Action item: Leave out every picture, and output exactly the lines from the line containing "(355, 394) = (357, 216): yellow" through the last line of the data.

(Records supplied begins)

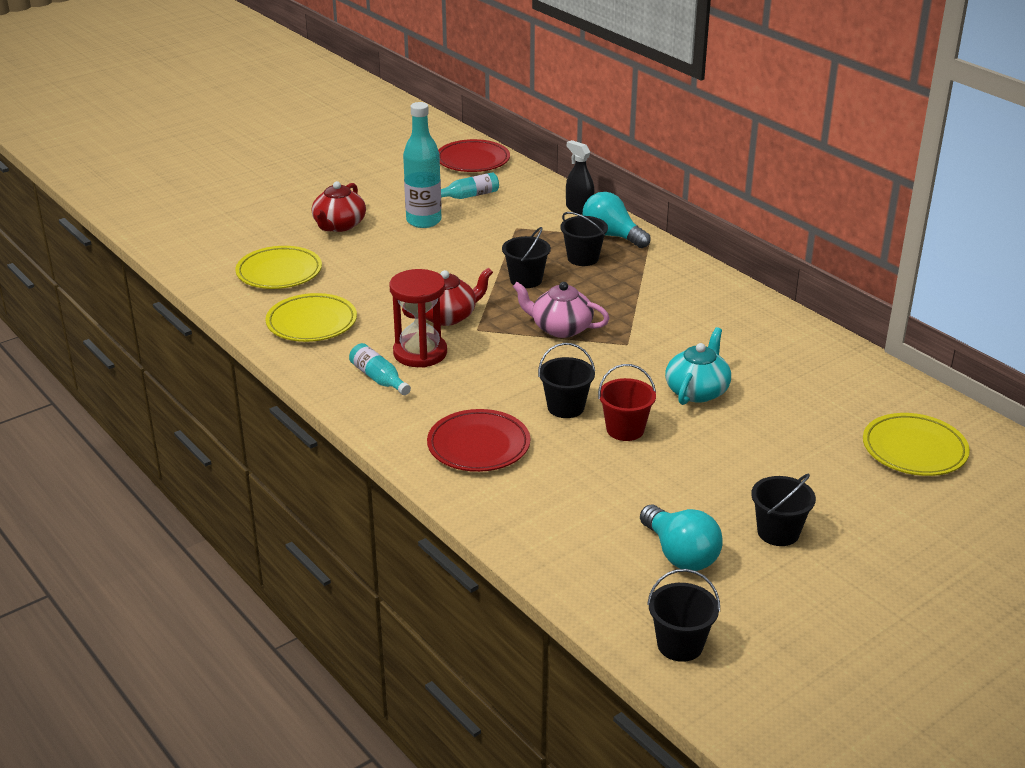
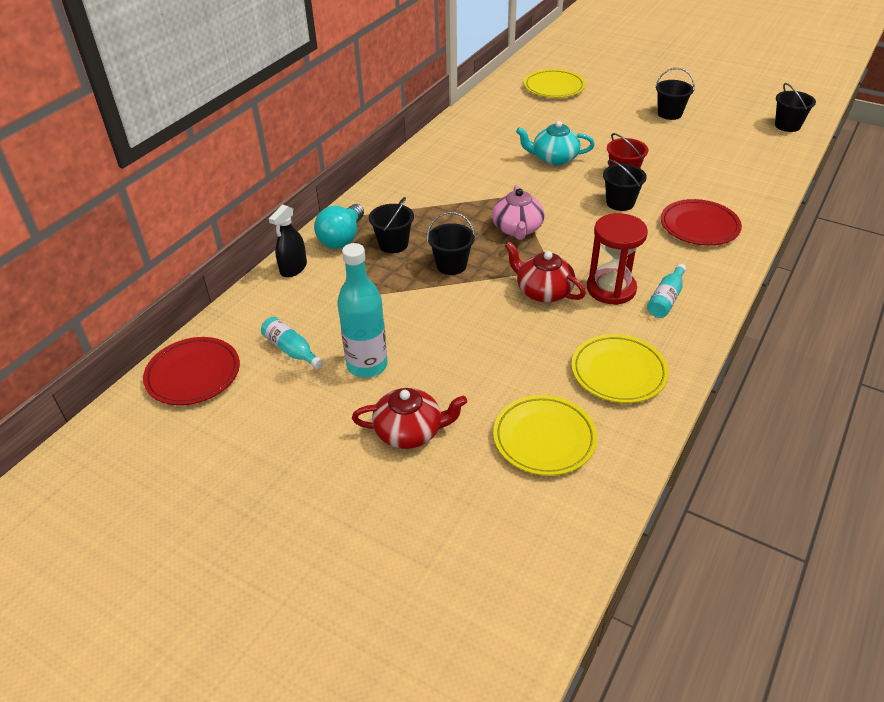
camera: 110 degrees left, 10 degrees up
(680, 554) = (721, 137): turquoise light bulb -> none

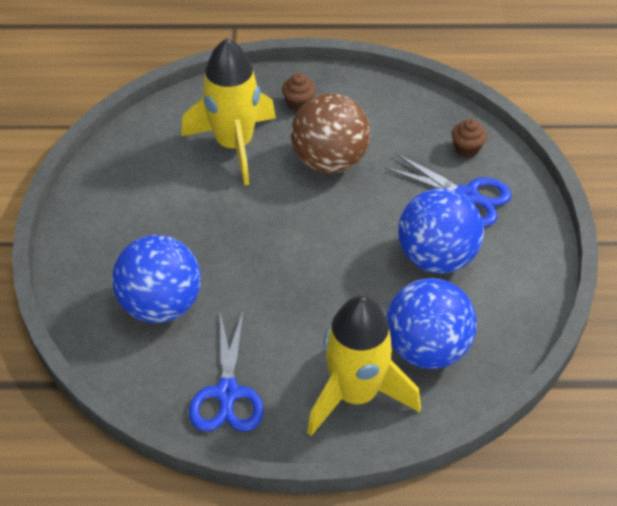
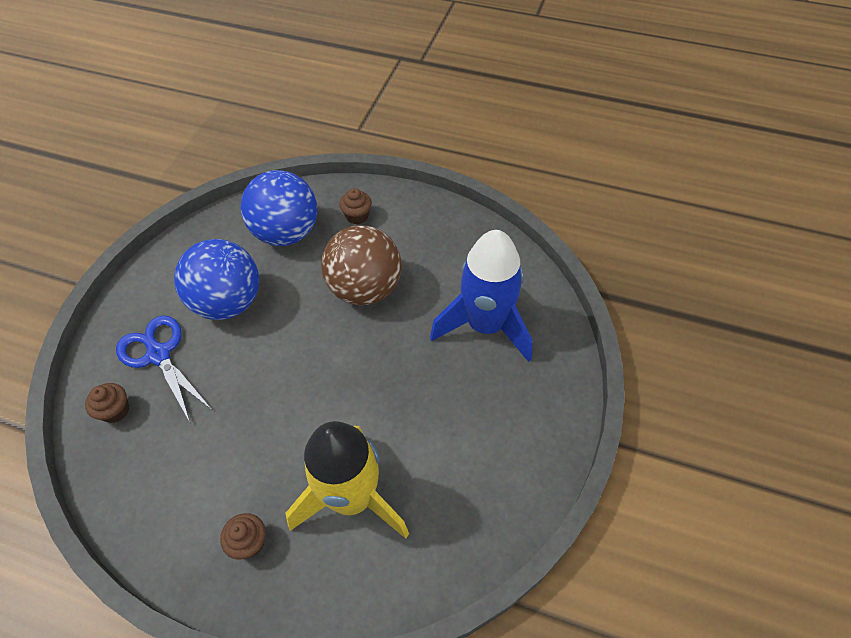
camera: 160 degrees left, 5 degrees up
(161, 304) = (485, 325): blue ball -> blue rocket
(227, 394) = (451, 240): blue scissors -> none
(329, 160) = (260, 440): brown ball -> brown ball (365, 289)
(355, 394) = (357, 216): yellow rocket -> brown cupcake

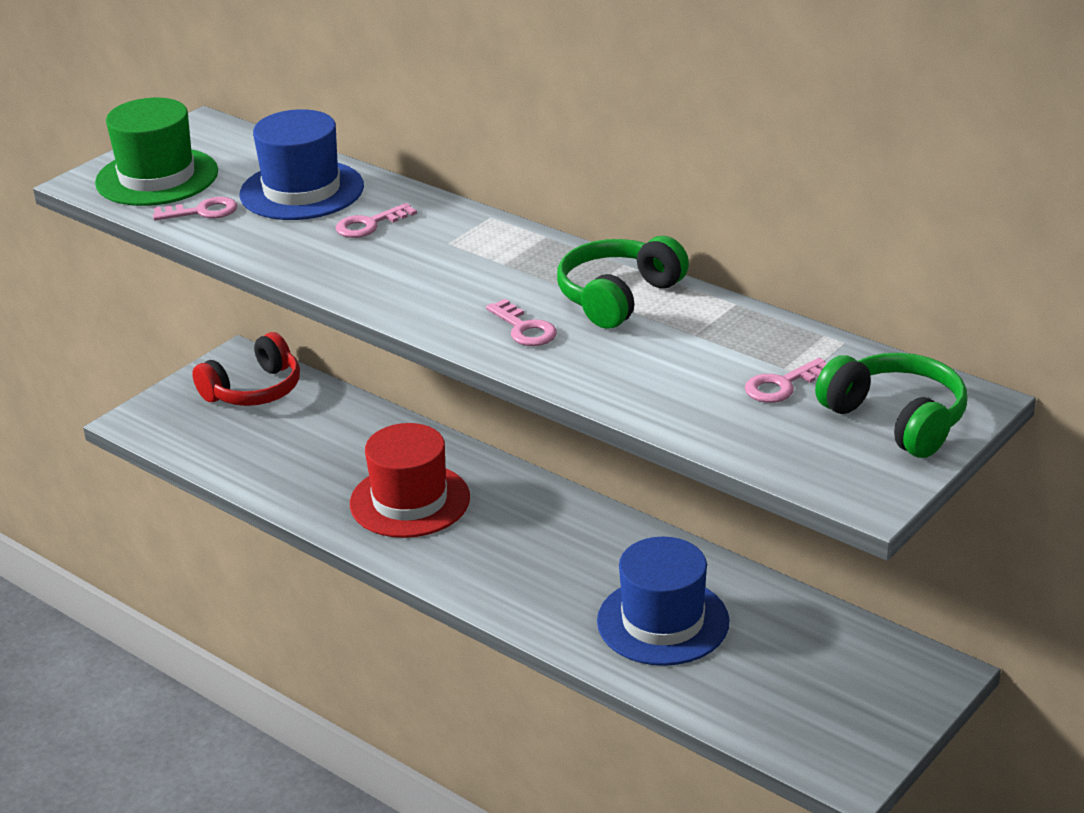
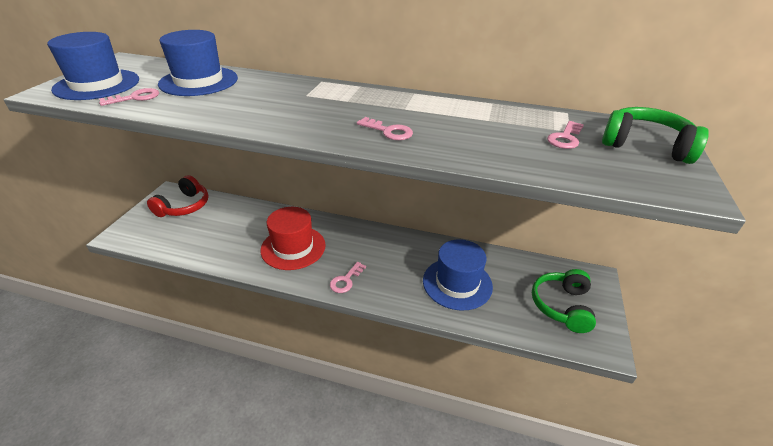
camera: 25 degrees left, 5 degrees up
(157, 177) = (97, 84): green hat -> blue hat
(369, 224) = (251, 92): pink key -> pink key (346, 280)
(618, 297) = (427, 108): green headphones -> green headphones (562, 306)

(Records supplied ends)

Task output:
(355, 394) = (357, 216): yellow rocket -> brown cupcake

camera: 25 degrees left, 5 degrees up
(157, 177) = (97, 84): green hat -> blue hat
(369, 224) = (251, 92): pink key -> pink key (346, 280)
(618, 297) = (427, 108): green headphones -> green headphones (562, 306)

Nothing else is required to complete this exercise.